▶ What this task involves: Return the records exactly as they appear below, omitting the pictures.

▶ Data section:
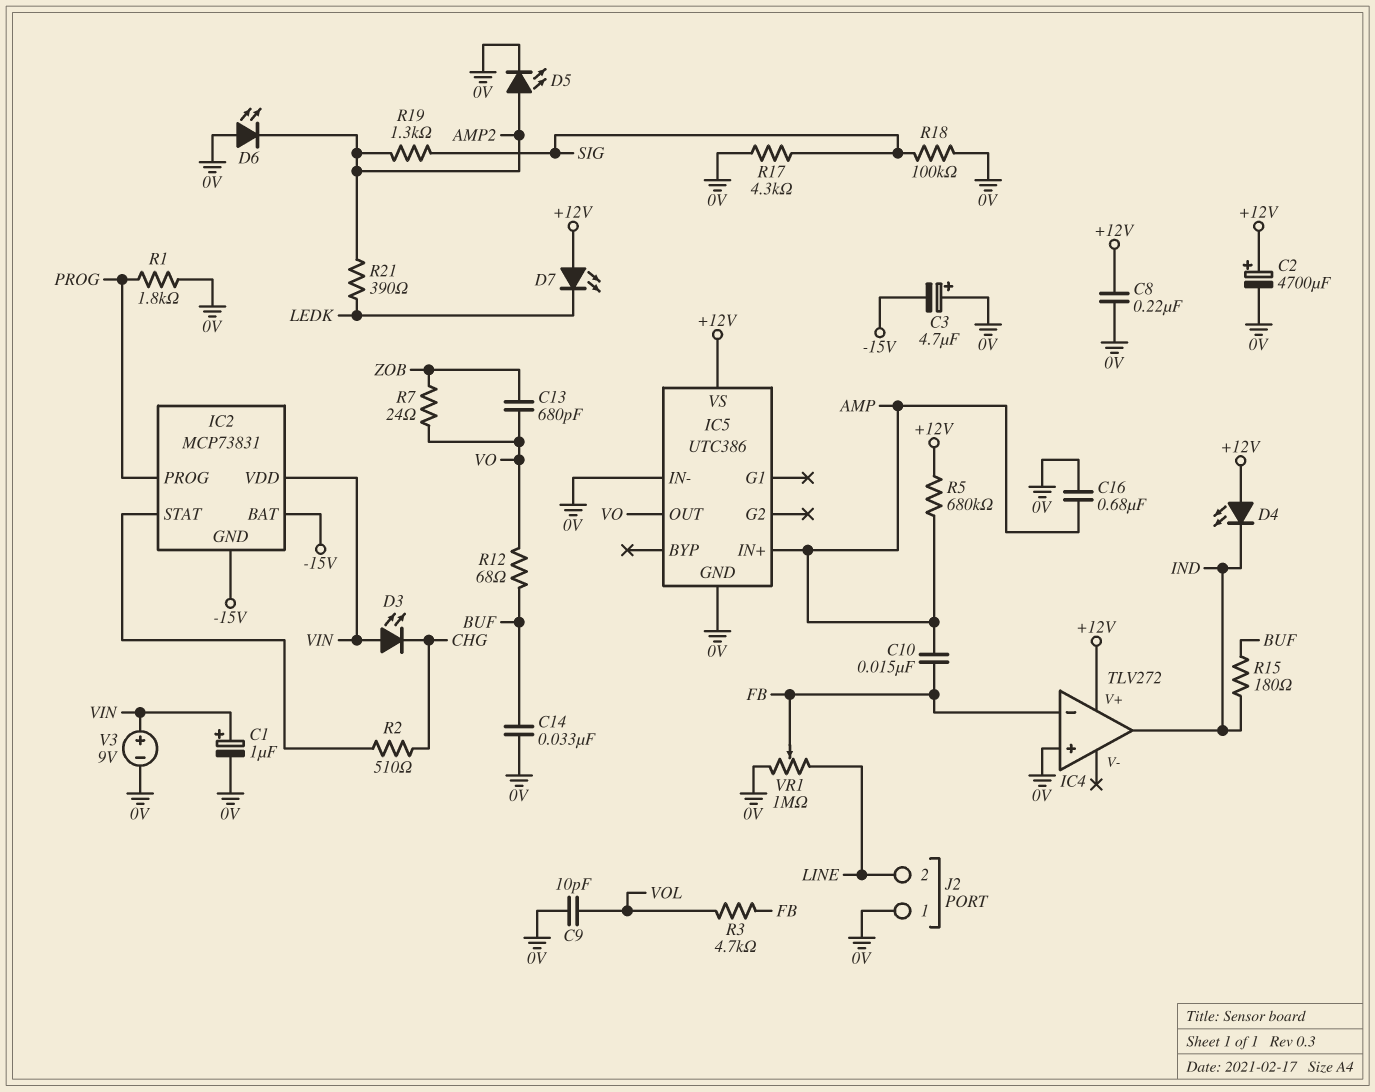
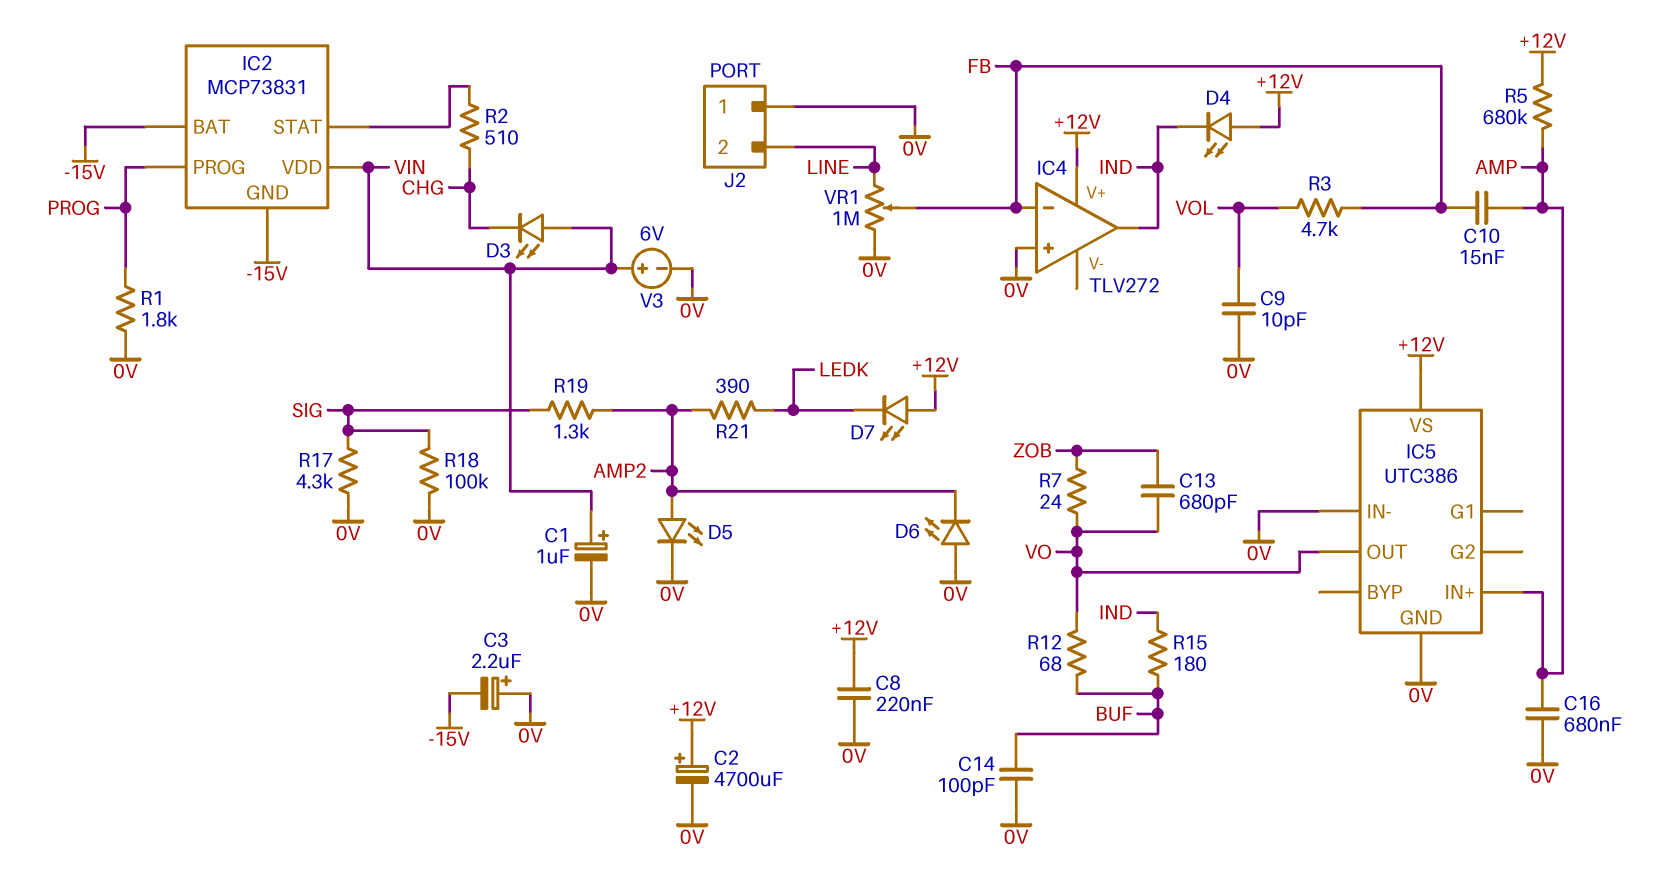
C3: 4.7uF (plus 0V, minus -15V) -> 2.2uF (plus 0V, minus -15V)
C14: 33nF (0V, BUF) -> 100pF (0V, BUF)
V3: 9V (plus VIN, minus 0V) -> 6V (plus VIN, minus 0V)

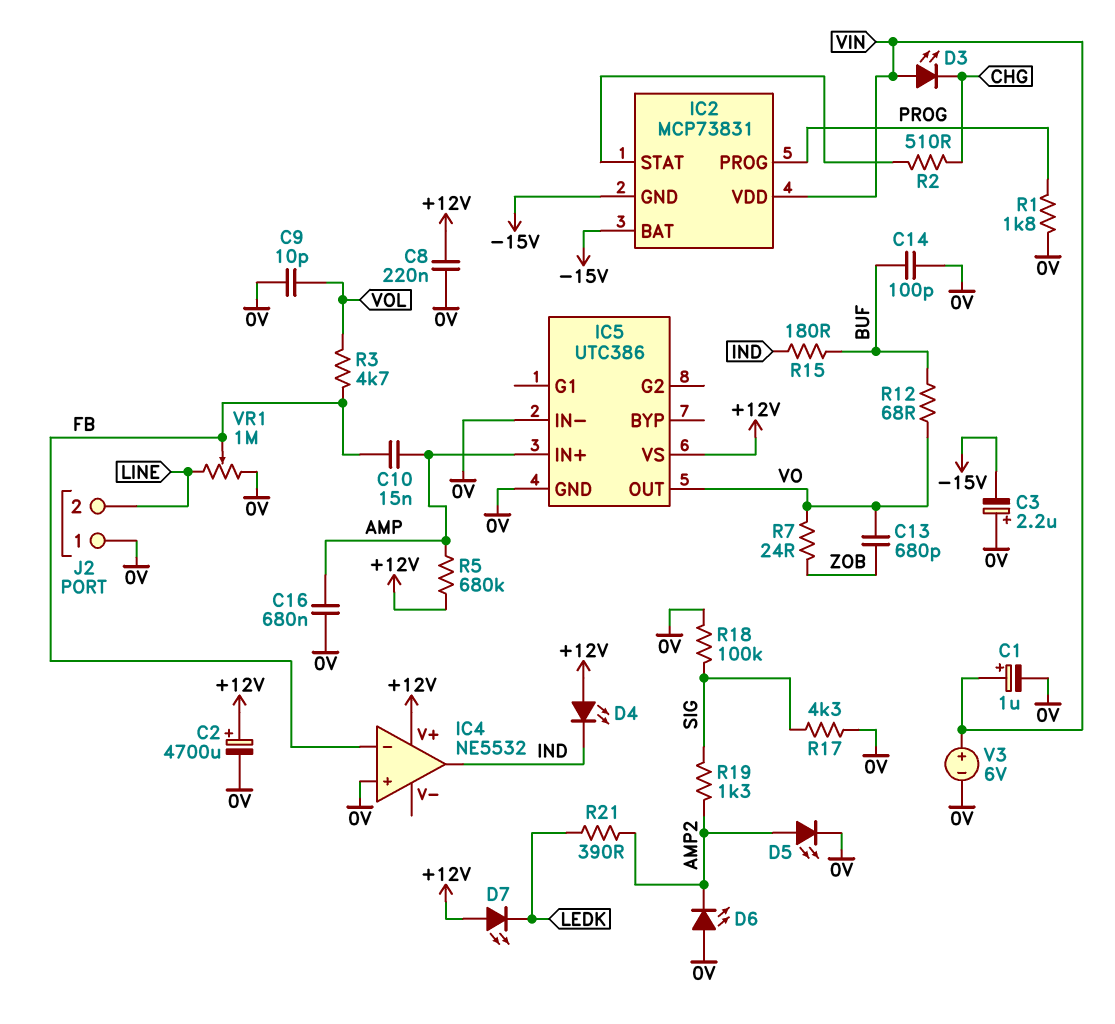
IC4: TLV272 -> NE5532

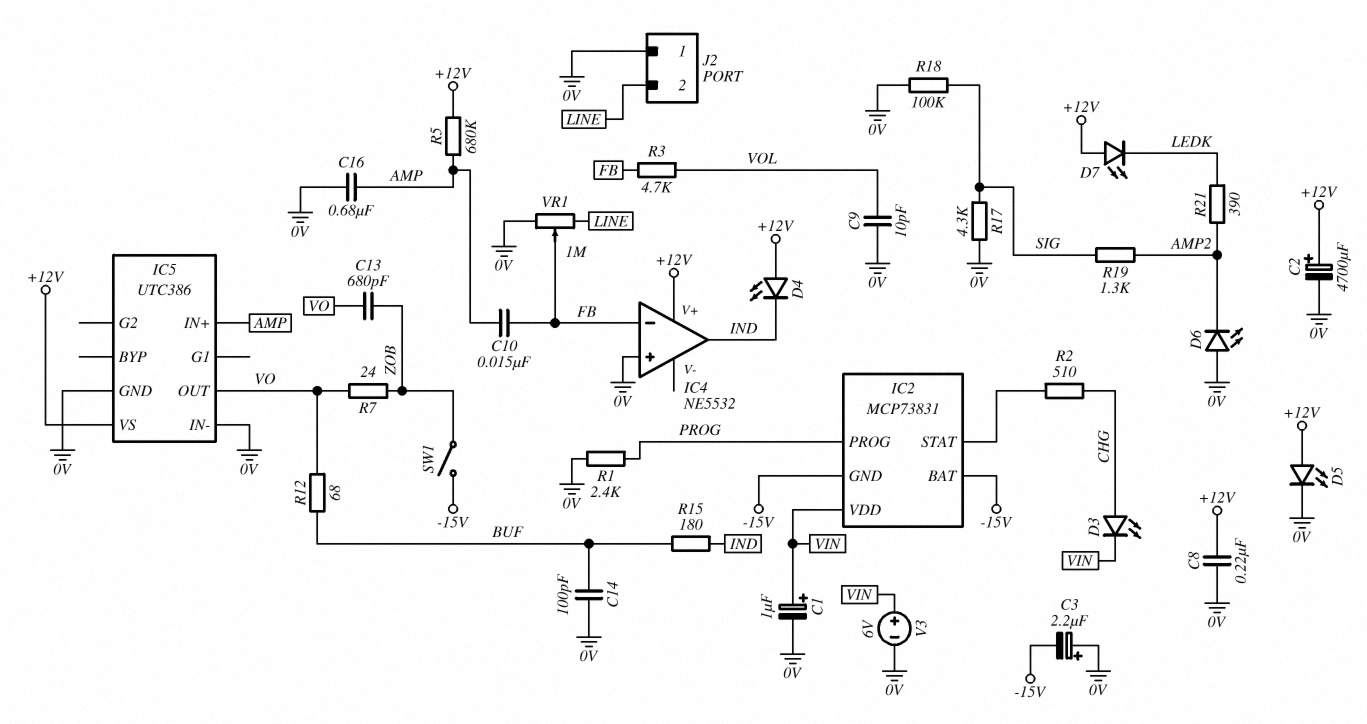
D3: LED (A VIN, K CHG) -> LED (A CHG, K VIN)
D5: LED (A AMP2, K 0V) -> LED (A +12V, K 0V)
R1: 1.8k (0V, PROG) -> 2.4k (0V, PROG)
SW1: none -> switch (-15V, ZOB)

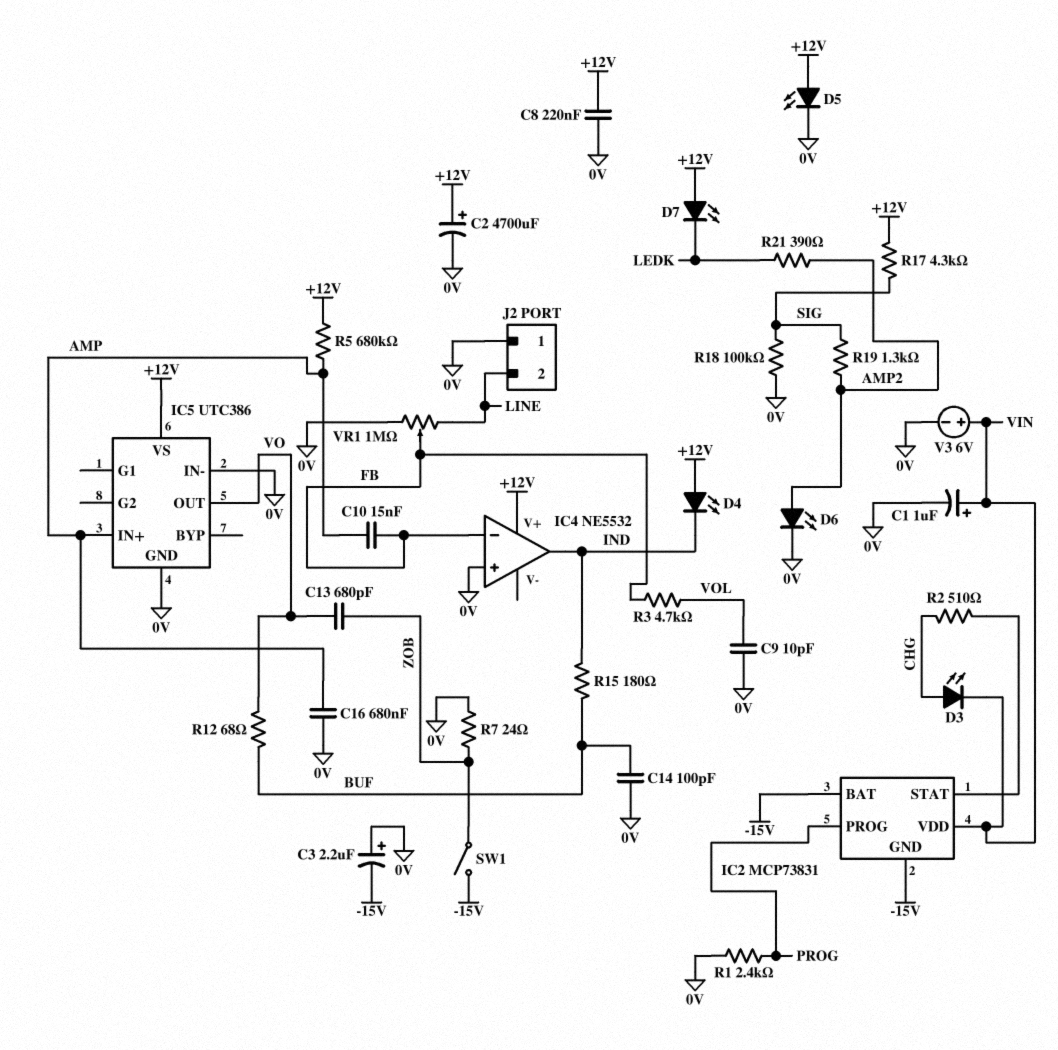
D6: LED (A 0V, K AMP2) -> LED (A AMP2, K 0V)
R7: 24 (VO, ZOB) -> 24 (0V, ZOB)
R17: 4.3k (0V, SIG) -> 4.3k (+12V, SIG)

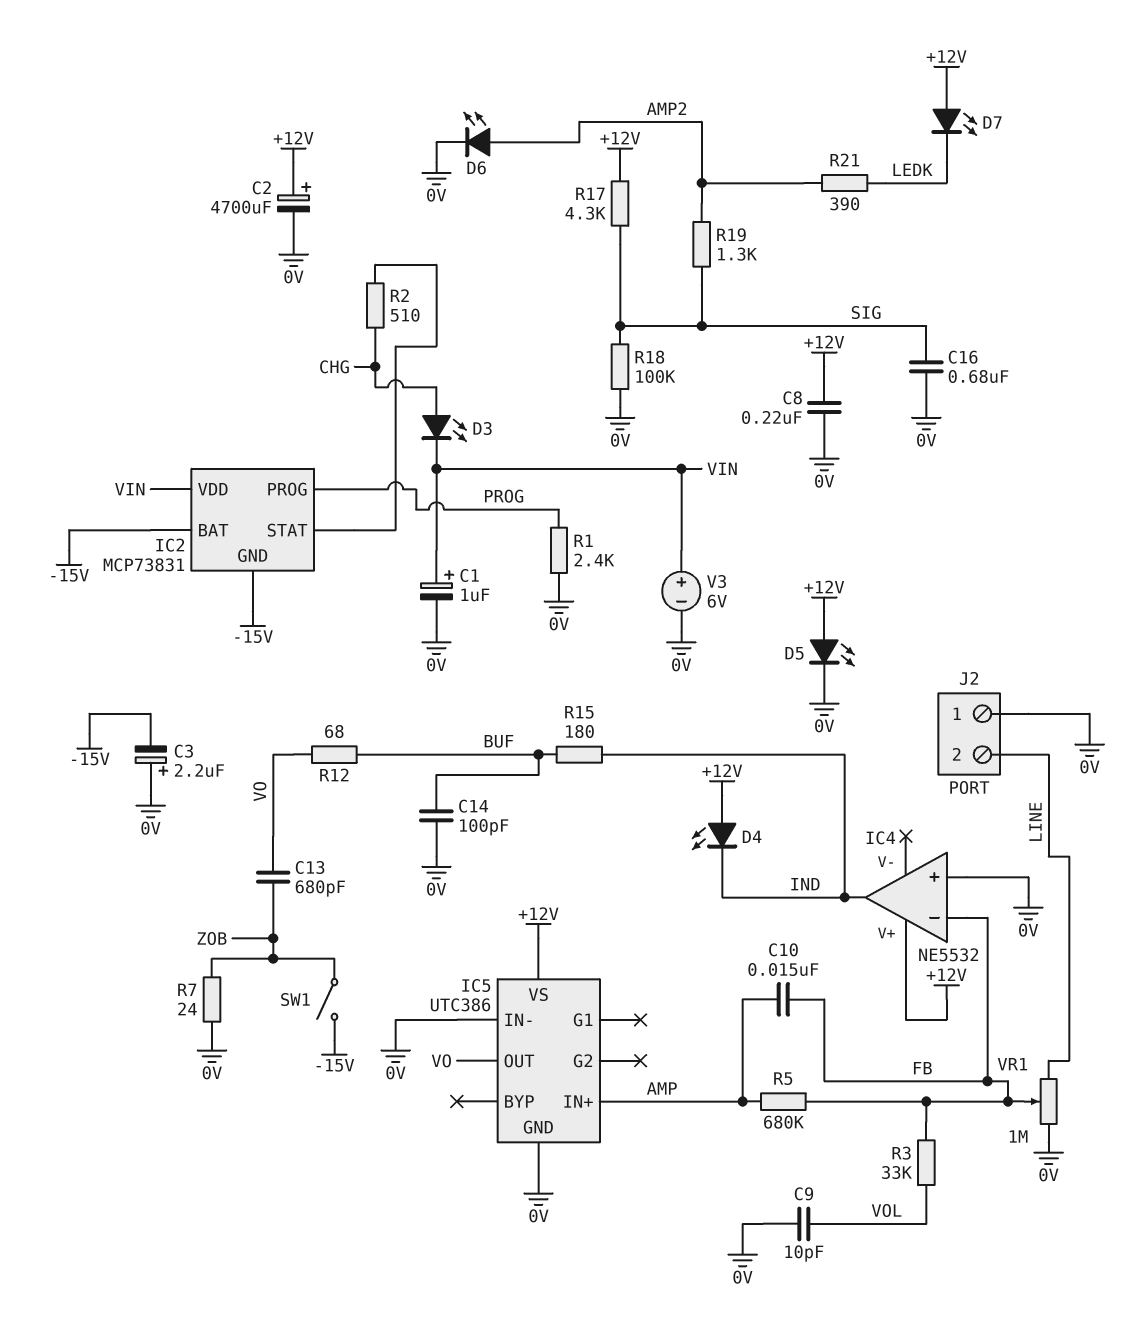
C16: 680nF (0V, AMP) -> 680nF (0V, SIG)
R3: 4.7k (FB, VOL) -> 33k (FB, VOL)
R5: 680k (+12V, AMP) -> 680k (AMP, FB)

▶ Answer to this task:
C3: 4.7uF (plus 0V, minus -15V) -> 2.2uF (plus 0V, minus -15V)
C14: 33nF (0V, BUF) -> 100pF (0V, BUF)
V3: 9V (plus VIN, minus 0V) -> 6V (plus VIN, minus 0V)

IC4: TLV272 -> NE5532

D3: LED (A VIN, K CHG) -> LED (A CHG, K VIN)
D5: LED (A AMP2, K 0V) -> LED (A +12V, K 0V)
R1: 1.8k (0V, PROG) -> 2.4k (0V, PROG)
SW1: none -> switch (-15V, ZOB)

D6: LED (A 0V, K AMP2) -> LED (A AMP2, K 0V)
R7: 24 (VO, ZOB) -> 24 (0V, ZOB)
R17: 4.3k (0V, SIG) -> 4.3k (+12V, SIG)

C16: 680nF (0V, AMP) -> 680nF (0V, SIG)
R3: 4.7k (FB, VOL) -> 33k (FB, VOL)
R5: 680k (+12V, AMP) -> 680k (AMP, FB)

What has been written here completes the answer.